## Excertos dos dados:
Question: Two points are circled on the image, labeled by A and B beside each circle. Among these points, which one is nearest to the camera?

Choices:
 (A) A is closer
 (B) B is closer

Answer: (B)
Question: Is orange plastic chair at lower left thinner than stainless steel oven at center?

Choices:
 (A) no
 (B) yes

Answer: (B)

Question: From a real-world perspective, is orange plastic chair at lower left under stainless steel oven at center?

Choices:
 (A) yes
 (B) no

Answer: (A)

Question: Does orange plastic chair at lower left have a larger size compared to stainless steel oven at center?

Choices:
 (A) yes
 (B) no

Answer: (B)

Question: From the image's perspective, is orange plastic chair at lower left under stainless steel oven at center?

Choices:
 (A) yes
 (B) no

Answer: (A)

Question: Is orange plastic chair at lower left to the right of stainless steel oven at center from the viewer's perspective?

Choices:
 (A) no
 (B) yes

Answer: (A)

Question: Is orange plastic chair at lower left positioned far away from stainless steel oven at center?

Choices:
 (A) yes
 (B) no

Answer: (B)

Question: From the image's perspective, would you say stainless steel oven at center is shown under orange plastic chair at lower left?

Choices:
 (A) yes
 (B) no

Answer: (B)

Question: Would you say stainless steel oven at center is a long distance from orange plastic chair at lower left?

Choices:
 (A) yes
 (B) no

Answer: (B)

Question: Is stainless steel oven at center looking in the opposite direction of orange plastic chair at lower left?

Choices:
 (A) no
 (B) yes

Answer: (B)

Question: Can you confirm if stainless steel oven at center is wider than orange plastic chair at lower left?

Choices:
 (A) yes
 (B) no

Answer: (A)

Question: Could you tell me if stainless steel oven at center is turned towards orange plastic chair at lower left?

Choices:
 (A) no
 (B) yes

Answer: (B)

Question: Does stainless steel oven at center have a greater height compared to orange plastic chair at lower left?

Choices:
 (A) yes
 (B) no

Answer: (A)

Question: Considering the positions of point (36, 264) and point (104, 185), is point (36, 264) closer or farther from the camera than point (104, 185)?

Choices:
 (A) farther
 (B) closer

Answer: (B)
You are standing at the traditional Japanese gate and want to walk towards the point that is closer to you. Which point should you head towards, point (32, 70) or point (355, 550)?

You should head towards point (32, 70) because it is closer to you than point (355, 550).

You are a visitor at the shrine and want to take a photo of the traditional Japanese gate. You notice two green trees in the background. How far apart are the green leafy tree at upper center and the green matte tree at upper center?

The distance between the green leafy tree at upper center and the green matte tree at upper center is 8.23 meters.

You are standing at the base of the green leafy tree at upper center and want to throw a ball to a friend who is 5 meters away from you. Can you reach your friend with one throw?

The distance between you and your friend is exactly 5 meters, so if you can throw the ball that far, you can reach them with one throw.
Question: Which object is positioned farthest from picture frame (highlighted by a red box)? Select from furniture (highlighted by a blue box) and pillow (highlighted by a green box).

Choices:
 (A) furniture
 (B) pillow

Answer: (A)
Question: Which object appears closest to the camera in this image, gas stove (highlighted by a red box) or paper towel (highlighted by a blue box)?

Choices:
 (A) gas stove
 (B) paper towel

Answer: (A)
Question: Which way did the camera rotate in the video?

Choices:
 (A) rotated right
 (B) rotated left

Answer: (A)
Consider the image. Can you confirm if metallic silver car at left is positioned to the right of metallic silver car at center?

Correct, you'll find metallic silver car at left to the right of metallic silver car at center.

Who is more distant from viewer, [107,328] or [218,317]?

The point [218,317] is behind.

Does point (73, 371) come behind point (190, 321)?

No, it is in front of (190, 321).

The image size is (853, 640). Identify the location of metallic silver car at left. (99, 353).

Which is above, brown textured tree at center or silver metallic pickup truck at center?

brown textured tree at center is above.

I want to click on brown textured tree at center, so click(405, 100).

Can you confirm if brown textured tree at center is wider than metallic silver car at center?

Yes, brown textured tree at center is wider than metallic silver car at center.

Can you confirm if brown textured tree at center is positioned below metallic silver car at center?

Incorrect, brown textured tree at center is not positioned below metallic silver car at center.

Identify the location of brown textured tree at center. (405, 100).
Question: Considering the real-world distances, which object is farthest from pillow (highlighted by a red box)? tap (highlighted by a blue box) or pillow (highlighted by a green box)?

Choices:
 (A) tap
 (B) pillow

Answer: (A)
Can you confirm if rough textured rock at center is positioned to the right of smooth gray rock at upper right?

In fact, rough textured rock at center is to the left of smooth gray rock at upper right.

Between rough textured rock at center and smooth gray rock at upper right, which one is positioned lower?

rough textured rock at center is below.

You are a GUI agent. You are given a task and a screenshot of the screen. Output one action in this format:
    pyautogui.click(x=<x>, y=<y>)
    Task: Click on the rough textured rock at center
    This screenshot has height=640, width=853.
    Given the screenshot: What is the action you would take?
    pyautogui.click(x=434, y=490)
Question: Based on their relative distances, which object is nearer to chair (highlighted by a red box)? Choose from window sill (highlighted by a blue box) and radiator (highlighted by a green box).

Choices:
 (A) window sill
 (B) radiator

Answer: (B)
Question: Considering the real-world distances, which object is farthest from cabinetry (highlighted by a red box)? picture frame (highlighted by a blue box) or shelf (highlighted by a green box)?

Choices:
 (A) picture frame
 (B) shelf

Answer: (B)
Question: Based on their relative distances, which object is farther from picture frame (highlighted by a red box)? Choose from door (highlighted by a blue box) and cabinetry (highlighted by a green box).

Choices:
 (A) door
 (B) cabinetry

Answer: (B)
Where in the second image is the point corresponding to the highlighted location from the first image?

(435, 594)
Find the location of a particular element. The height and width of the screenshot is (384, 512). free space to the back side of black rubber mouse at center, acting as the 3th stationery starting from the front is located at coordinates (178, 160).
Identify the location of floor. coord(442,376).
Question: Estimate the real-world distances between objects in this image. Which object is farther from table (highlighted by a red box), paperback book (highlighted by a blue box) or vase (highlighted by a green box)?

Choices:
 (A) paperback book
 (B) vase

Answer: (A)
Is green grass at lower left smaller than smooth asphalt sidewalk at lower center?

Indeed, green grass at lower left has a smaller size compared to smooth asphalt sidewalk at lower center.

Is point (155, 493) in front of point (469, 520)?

## Tarefa a realizar:
Reproduza sem qualquer alteração o trecho dos dados acima que se inicia na linha que contém "The distance between you" e termina na linha que contém "Incorrect, brown textured", incluindo ambas.

## Resposta redigida:
The distance between you and your friend is exactly 5 meters, so if you can throw the ball that far, you can reach them with one throw.
Question: Which object is positioned farthest from picture frame (highlighted by a red box)? Select from furniture (highlighted by a blue box) and pillow (highlighted by a green box).

Choices:
 (A) furniture
 (B) pillow

Answer: (A)
Question: Which object appears closest to the camera in this image, gas stove (highlighted by a red box) or paper towel (highlighted by a blue box)?

Choices:
 (A) gas stove
 (B) paper towel

Answer: (A)
Question: Which way did the camera rotate in the video?

Choices:
 (A) rotated right
 (B) rotated left

Answer: (A)
Consider the image. Can you confirm if metallic silver car at left is positioned to the right of metallic silver car at center?

Correct, you'll find metallic silver car at left to the right of metallic silver car at center.

Who is more distant from viewer, [107,328] or [218,317]?

The point [218,317] is behind.

Does point (73, 371) come behind point (190, 321)?

No, it is in front of (190, 321).

The image size is (853, 640). Identify the location of metallic silver car at left. (99, 353).

Which is above, brown textured tree at center or silver metallic pickup truck at center?

brown textured tree at center is above.

I want to click on brown textured tree at center, so click(405, 100).

Can you confirm if brown textured tree at center is wider than metallic silver car at center?

Yes, brown textured tree at center is wider than metallic silver car at center.

Can you confirm if brown textured tree at center is positioned below metallic silver car at center?

Incorrect, brown textured tree at center is not positioned below metallic silver car at center.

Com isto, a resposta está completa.